REQUIRED WORK:
From the first of the entries up to and including the line with "green triangle: rotated 24", copy the lines again with "green triangle" swapped for "green wedge" and nothing else altered.

[A run of records]

#####

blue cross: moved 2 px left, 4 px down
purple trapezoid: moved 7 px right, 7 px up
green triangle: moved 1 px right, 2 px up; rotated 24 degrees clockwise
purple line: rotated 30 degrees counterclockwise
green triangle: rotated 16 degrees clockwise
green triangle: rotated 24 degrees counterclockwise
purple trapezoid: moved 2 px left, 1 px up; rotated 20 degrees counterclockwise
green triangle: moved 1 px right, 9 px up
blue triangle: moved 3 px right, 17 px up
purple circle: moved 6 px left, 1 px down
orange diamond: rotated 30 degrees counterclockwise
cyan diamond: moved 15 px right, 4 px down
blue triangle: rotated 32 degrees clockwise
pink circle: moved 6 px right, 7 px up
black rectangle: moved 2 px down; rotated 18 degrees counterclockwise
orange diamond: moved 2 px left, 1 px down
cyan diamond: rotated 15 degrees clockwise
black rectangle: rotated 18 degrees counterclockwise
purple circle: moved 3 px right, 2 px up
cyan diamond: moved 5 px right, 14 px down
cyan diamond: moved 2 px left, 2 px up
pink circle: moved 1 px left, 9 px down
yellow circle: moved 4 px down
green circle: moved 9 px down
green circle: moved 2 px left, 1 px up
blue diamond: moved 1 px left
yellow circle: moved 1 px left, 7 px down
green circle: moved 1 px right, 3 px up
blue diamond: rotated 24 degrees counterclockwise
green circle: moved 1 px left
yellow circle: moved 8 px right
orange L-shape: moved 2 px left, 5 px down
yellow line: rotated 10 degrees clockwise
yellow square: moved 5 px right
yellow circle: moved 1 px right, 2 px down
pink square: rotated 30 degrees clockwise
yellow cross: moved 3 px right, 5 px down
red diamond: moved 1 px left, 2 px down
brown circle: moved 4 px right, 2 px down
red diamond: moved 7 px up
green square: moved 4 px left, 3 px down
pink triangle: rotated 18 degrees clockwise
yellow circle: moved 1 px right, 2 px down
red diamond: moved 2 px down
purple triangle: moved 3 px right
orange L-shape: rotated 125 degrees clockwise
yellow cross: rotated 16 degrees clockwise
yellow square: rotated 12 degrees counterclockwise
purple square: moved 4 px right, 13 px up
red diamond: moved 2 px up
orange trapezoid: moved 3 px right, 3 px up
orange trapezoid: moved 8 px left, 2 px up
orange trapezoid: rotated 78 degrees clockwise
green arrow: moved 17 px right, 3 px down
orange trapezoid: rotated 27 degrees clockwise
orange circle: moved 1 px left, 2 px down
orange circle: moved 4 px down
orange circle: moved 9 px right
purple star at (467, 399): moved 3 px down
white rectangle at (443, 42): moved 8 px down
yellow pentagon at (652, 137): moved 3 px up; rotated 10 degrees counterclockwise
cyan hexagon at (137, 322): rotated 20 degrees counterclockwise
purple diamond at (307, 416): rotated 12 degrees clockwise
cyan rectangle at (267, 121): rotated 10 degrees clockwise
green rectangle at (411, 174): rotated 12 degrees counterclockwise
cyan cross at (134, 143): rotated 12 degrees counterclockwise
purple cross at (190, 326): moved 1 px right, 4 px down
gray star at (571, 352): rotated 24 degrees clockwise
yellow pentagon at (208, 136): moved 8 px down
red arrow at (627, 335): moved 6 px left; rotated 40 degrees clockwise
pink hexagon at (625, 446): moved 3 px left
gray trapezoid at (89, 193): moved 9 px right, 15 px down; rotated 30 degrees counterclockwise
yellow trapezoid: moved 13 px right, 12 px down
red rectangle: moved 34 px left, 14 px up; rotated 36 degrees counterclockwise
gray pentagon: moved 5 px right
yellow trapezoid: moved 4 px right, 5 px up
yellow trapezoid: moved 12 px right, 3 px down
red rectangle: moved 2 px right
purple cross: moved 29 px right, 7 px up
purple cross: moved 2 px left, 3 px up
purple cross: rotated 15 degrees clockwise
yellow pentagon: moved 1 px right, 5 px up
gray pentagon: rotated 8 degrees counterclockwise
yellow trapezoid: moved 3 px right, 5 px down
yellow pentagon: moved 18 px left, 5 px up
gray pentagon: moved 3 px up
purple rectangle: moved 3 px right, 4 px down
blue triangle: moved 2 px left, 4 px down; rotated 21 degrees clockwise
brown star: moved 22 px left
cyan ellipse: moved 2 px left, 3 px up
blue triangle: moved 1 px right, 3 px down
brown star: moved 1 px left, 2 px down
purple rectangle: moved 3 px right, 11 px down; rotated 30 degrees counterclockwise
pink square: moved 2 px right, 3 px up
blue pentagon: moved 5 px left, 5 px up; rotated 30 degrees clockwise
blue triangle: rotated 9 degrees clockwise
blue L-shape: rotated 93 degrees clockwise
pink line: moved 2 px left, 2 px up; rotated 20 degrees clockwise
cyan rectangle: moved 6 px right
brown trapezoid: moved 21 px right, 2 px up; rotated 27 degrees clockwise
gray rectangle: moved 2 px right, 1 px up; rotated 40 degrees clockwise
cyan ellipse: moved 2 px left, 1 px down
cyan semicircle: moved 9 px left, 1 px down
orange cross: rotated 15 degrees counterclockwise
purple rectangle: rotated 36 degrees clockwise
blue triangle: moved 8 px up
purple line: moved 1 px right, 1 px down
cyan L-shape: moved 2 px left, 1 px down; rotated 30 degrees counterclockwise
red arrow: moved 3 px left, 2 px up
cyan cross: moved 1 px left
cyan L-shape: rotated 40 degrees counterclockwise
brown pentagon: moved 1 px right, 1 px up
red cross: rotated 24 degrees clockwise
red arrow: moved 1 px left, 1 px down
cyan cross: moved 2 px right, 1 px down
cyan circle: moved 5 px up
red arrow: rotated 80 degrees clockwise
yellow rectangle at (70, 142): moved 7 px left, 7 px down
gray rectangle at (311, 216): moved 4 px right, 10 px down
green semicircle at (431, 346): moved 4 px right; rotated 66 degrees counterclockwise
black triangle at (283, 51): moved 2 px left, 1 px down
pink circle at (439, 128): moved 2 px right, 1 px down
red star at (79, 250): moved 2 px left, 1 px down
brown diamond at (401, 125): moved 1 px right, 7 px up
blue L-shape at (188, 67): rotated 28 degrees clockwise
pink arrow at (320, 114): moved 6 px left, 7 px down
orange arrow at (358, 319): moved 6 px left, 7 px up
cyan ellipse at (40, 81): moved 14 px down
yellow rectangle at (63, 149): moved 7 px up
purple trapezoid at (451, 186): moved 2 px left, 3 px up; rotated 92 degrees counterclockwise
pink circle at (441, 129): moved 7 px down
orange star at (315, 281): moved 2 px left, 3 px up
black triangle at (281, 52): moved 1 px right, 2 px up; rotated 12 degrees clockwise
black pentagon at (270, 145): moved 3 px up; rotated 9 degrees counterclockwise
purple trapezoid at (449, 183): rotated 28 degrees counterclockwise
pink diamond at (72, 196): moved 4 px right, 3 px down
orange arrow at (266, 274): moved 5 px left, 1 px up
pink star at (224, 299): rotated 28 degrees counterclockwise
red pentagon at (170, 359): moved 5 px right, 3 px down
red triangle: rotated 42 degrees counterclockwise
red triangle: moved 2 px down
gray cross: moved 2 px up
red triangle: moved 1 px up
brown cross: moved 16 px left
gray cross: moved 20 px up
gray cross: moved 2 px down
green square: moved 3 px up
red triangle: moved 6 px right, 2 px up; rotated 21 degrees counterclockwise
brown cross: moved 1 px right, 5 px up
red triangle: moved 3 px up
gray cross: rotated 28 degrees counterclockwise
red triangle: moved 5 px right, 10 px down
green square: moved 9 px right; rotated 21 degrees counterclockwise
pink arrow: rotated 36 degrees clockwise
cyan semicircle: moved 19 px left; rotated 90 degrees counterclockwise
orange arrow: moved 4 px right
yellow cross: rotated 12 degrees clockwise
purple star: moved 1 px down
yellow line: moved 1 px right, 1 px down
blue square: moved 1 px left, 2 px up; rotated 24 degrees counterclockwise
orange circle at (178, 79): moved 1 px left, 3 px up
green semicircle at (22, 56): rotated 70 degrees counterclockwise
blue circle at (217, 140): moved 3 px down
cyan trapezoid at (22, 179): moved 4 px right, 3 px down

#####

ANSWER FOR THIS EXERCISE:
blue cross: moved 2 px left, 4 px down
purple trapezoid: moved 7 px right, 7 px up
green wedge: moved 1 px right, 2 px up; rotated 24 degrees clockwise
purple line: rotated 30 degrees counterclockwise
green wedge: rotated 16 degrees clockwise
green wedge: rotated 24 degrees counterclockwise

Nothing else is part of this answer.